• _Required action_:
Copy out all of the entries exactly as they appear.

(Scene comparison data)
□ □ □ □

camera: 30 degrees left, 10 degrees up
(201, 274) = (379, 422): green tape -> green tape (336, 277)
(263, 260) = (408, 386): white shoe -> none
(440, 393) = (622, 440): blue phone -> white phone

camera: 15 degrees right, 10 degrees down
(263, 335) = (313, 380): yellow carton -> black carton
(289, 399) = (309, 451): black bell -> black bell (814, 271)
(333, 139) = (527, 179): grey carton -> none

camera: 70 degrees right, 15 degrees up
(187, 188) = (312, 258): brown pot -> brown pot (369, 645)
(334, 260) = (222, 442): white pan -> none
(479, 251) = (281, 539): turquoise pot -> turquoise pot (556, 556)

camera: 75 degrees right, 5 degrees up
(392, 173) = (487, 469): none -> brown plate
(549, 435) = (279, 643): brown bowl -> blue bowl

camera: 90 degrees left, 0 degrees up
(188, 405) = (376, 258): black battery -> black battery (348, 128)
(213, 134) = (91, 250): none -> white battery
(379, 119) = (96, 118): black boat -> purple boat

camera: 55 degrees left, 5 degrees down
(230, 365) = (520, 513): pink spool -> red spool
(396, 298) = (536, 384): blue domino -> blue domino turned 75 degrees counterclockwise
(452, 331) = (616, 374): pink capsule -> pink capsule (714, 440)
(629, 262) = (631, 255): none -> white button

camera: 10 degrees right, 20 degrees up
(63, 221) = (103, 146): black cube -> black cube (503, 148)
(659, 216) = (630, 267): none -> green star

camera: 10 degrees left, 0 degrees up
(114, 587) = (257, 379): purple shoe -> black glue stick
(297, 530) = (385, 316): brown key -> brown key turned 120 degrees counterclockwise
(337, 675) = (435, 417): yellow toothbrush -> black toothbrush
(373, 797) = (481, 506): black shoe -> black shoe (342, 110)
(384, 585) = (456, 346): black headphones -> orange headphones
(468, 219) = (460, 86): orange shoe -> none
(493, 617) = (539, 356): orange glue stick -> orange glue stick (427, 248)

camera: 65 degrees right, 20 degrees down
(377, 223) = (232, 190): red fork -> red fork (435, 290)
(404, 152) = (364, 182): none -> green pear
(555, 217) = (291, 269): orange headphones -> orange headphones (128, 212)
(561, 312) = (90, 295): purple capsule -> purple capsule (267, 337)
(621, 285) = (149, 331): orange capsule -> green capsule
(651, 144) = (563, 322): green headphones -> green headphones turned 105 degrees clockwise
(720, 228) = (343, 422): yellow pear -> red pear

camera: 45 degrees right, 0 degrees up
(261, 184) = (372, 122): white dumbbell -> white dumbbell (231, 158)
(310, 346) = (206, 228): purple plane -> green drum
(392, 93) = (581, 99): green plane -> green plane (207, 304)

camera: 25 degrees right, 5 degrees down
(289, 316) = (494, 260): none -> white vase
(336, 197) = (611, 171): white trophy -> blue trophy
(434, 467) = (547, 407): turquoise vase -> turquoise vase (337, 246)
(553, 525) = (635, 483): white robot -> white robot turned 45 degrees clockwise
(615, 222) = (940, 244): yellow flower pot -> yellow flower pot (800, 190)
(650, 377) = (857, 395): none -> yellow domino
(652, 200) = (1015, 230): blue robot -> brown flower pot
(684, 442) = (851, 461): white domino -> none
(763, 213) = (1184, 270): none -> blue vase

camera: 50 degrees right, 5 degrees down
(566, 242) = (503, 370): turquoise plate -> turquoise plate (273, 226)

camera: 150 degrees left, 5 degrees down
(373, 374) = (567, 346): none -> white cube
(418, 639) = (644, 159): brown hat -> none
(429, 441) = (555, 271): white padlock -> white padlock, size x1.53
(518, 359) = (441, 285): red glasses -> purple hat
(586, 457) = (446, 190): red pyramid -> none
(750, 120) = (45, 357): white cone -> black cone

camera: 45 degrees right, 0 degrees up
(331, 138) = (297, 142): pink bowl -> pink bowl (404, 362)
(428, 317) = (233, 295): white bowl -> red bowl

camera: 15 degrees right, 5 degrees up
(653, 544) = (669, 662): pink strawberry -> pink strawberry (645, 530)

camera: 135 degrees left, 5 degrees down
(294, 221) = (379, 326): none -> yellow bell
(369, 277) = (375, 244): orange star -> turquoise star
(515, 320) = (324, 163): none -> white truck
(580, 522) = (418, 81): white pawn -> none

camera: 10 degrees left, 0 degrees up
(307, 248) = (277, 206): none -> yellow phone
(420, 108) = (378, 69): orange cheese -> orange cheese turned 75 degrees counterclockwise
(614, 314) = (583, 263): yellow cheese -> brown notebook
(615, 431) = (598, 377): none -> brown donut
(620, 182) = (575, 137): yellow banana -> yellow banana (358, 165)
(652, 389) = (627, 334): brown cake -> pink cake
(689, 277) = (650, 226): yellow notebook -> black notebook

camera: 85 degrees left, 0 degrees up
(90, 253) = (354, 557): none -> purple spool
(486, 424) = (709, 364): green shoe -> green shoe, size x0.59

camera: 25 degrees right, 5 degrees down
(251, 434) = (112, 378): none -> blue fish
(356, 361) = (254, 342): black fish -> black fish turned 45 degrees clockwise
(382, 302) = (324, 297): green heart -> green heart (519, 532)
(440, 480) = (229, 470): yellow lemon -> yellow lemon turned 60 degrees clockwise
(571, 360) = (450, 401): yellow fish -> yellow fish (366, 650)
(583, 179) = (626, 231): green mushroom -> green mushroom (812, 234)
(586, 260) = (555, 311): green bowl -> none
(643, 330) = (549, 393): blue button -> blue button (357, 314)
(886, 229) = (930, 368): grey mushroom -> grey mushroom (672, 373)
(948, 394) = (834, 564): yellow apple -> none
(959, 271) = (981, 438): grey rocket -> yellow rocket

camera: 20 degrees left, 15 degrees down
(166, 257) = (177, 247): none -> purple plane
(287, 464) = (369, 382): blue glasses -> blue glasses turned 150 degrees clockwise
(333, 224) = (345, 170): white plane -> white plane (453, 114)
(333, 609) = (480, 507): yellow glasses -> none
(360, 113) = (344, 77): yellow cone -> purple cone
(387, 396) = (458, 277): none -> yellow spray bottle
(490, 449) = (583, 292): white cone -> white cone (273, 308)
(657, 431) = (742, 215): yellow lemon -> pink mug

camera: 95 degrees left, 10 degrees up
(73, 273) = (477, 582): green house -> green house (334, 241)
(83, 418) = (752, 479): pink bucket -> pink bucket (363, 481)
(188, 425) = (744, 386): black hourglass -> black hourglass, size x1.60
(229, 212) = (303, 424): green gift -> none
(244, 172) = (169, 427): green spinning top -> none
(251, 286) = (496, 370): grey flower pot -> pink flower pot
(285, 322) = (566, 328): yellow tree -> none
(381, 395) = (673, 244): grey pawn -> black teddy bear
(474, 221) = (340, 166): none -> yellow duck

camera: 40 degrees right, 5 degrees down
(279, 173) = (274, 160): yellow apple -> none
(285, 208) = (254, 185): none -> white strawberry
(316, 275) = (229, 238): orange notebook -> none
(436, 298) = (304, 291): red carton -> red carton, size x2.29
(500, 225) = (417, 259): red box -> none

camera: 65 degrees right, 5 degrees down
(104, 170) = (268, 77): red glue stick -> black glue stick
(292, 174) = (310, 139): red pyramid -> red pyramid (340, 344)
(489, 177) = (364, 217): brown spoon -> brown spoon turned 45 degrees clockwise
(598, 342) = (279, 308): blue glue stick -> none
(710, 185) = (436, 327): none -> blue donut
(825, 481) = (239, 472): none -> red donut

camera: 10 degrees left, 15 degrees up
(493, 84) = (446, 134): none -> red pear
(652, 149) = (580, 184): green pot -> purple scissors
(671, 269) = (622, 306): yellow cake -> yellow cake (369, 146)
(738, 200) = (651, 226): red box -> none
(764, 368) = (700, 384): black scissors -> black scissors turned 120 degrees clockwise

□ □ □ □

• _Solution to this task_:
camera: 30 degrees left, 10 degrees up
(201, 274) = (379, 422): green tape -> green tape (336, 277)
(263, 260) = (408, 386): white shoe -> none
(440, 393) = (622, 440): blue phone -> white phone

camera: 15 degrees right, 10 degrees down
(263, 335) = (313, 380): yellow carton -> black carton
(289, 399) = (309, 451): black bell -> black bell (814, 271)
(333, 139) = (527, 179): grey carton -> none

camera: 70 degrees right, 15 degrees up
(187, 188) = (312, 258): brown pot -> brown pot (369, 645)
(334, 260) = (222, 442): white pan -> none
(479, 251) = (281, 539): turquoise pot -> turquoise pot (556, 556)

camera: 75 degrees right, 5 degrees up
(392, 173) = (487, 469): none -> brown plate
(549, 435) = (279, 643): brown bowl -> blue bowl

camera: 90 degrees left, 0 degrees up
(188, 405) = (376, 258): black battery -> black battery (348, 128)
(213, 134) = (91, 250): none -> white battery
(379, 119) = (96, 118): black boat -> purple boat

camera: 55 degrees left, 5 degrees down
(230, 365) = (520, 513): pink spool -> red spool
(396, 298) = (536, 384): blue domino -> blue domino turned 75 degrees counterclockwise
(452, 331) = (616, 374): pink capsule -> pink capsule (714, 440)
(629, 262) = (631, 255): none -> white button

camera: 10 degrees right, 20 degrees up
(63, 221) = (103, 146): black cube -> black cube (503, 148)
(659, 216) = (630, 267): none -> green star

camera: 10 degrees left, 0 degrees up
(114, 587) = (257, 379): purple shoe -> black glue stick
(297, 530) = (385, 316): brown key -> brown key turned 120 degrees counterclockwise
(337, 675) = (435, 417): yellow toothbrush -> black toothbrush
(373, 797) = (481, 506): black shoe -> black shoe (342, 110)
(384, 585) = (456, 346): black headphones -> orange headphones
(468, 219) = (460, 86): orange shoe -> none
(493, 617) = (539, 356): orange glue stick -> orange glue stick (427, 248)

camera: 65 degrees right, 20 degrees down
(377, 223) = (232, 190): red fork -> red fork (435, 290)
(404, 152) = (364, 182): none -> green pear
(555, 217) = (291, 269): orange headphones -> orange headphones (128, 212)
(561, 312) = (90, 295): purple capsule -> purple capsule (267, 337)
(621, 285) = (149, 331): orange capsule -> green capsule
(651, 144) = (563, 322): green headphones -> green headphones turned 105 degrees clockwise
(720, 228) = (343, 422): yellow pear -> red pear

camera: 45 degrees right, 0 degrees up
(261, 184) = (372, 122): white dumbbell -> white dumbbell (231, 158)
(310, 346) = (206, 228): purple plane -> green drum
(392, 93) = (581, 99): green plane -> green plane (207, 304)

camera: 25 degrees right, 5 degrees down
(289, 316) = (494, 260): none -> white vase
(336, 197) = (611, 171): white trophy -> blue trophy
(434, 467) = (547, 407): turquoise vase -> turquoise vase (337, 246)
(553, 525) = (635, 483): white robot -> white robot turned 45 degrees clockwise
(615, 222) = (940, 244): yellow flower pot -> yellow flower pot (800, 190)
(650, 377) = (857, 395): none -> yellow domino
(652, 200) = (1015, 230): blue robot -> brown flower pot
(684, 442) = (851, 461): white domino -> none
(763, 213) = (1184, 270): none -> blue vase

camera: 50 degrees right, 5 degrees down
(566, 242) = (503, 370): turquoise plate -> turquoise plate (273, 226)

camera: 150 degrees left, 5 degrees down
(373, 374) = (567, 346): none -> white cube
(418, 639) = (644, 159): brown hat -> none
(429, 441) = (555, 271): white padlock -> white padlock, size x1.53
(518, 359) = (441, 285): red glasses -> purple hat
(586, 457) = (446, 190): red pyramid -> none
(750, 120) = (45, 357): white cone -> black cone

camera: 45 degrees right, 0 degrees up
(331, 138) = (297, 142): pink bowl -> pink bowl (404, 362)
(428, 317) = (233, 295): white bowl -> red bowl

camera: 15 degrees right, 5 degrees up
(653, 544) = (669, 662): pink strawberry -> pink strawberry (645, 530)

camera: 135 degrees left, 5 degrees down
(294, 221) = (379, 326): none -> yellow bell
(369, 277) = (375, 244): orange star -> turquoise star
(515, 320) = (324, 163): none -> white truck
(580, 522) = (418, 81): white pawn -> none

camera: 10 degrees left, 0 degrees up
(307, 248) = (277, 206): none -> yellow phone
(420, 108) = (378, 69): orange cheese -> orange cheese turned 75 degrees counterclockwise
(614, 314) = (583, 263): yellow cheese -> brown notebook
(615, 431) = (598, 377): none -> brown donut
(620, 182) = (575, 137): yellow banana -> yellow banana (358, 165)
(652, 389) = (627, 334): brown cake -> pink cake
(689, 277) = (650, 226): yellow notebook -> black notebook

camera: 85 degrees left, 0 degrees up
(90, 253) = (354, 557): none -> purple spool
(486, 424) = (709, 364): green shoe -> green shoe, size x0.59

camera: 25 degrees right, 5 degrees down
(251, 434) = (112, 378): none -> blue fish
(356, 361) = (254, 342): black fish -> black fish turned 45 degrees clockwise
(382, 302) = (324, 297): green heart -> green heart (519, 532)
(440, 480) = (229, 470): yellow lemon -> yellow lemon turned 60 degrees clockwise
(571, 360) = (450, 401): yellow fish -> yellow fish (366, 650)
(583, 179) = (626, 231): green mushroom -> green mushroom (812, 234)
(586, 260) = (555, 311): green bowl -> none
(643, 330) = (549, 393): blue button -> blue button (357, 314)
(886, 229) = (930, 368): grey mushroom -> grey mushroom (672, 373)
(948, 394) = (834, 564): yellow apple -> none
(959, 271) = (981, 438): grey rocket -> yellow rocket

camera: 20 degrees left, 15 degrees down
(166, 257) = (177, 247): none -> purple plane
(287, 464) = (369, 382): blue glasses -> blue glasses turned 150 degrees clockwise
(333, 224) = (345, 170): white plane -> white plane (453, 114)
(333, 609) = (480, 507): yellow glasses -> none
(360, 113) = (344, 77): yellow cone -> purple cone
(387, 396) = (458, 277): none -> yellow spray bottle
(490, 449) = (583, 292): white cone -> white cone (273, 308)
(657, 431) = (742, 215): yellow lemon -> pink mug

camera: 95 degrees left, 10 degrees up
(73, 273) = (477, 582): green house -> green house (334, 241)
(83, 418) = (752, 479): pink bucket -> pink bucket (363, 481)
(188, 425) = (744, 386): black hourglass -> black hourglass, size x1.60
(229, 212) = (303, 424): green gift -> none
(244, 172) = (169, 427): green spinning top -> none
(251, 286) = (496, 370): grey flower pot -> pink flower pot
(285, 322) = (566, 328): yellow tree -> none
(381, 395) = (673, 244): grey pawn -> black teddy bear
(474, 221) = (340, 166): none -> yellow duck

camera: 40 degrees right, 5 degrees down
(279, 173) = (274, 160): yellow apple -> none
(285, 208) = (254, 185): none -> white strawberry
(316, 275) = (229, 238): orange notebook -> none
(436, 298) = (304, 291): red carton -> red carton, size x2.29
(500, 225) = (417, 259): red box -> none

camera: 65 degrees right, 5 degrees down
(104, 170) = (268, 77): red glue stick -> black glue stick
(292, 174) = (310, 139): red pyramid -> red pyramid (340, 344)
(489, 177) = (364, 217): brown spoon -> brown spoon turned 45 degrees clockwise
(598, 342) = (279, 308): blue glue stick -> none
(710, 185) = (436, 327): none -> blue donut
(825, 481) = (239, 472): none -> red donut

camera: 10 degrees left, 15 degrees up
(493, 84) = (446, 134): none -> red pear
(652, 149) = (580, 184): green pot -> purple scissors
(671, 269) = (622, 306): yellow cake -> yellow cake (369, 146)
(738, 200) = (651, 226): red box -> none
(764, 368) = (700, 384): black scissors -> black scissors turned 120 degrees clockwise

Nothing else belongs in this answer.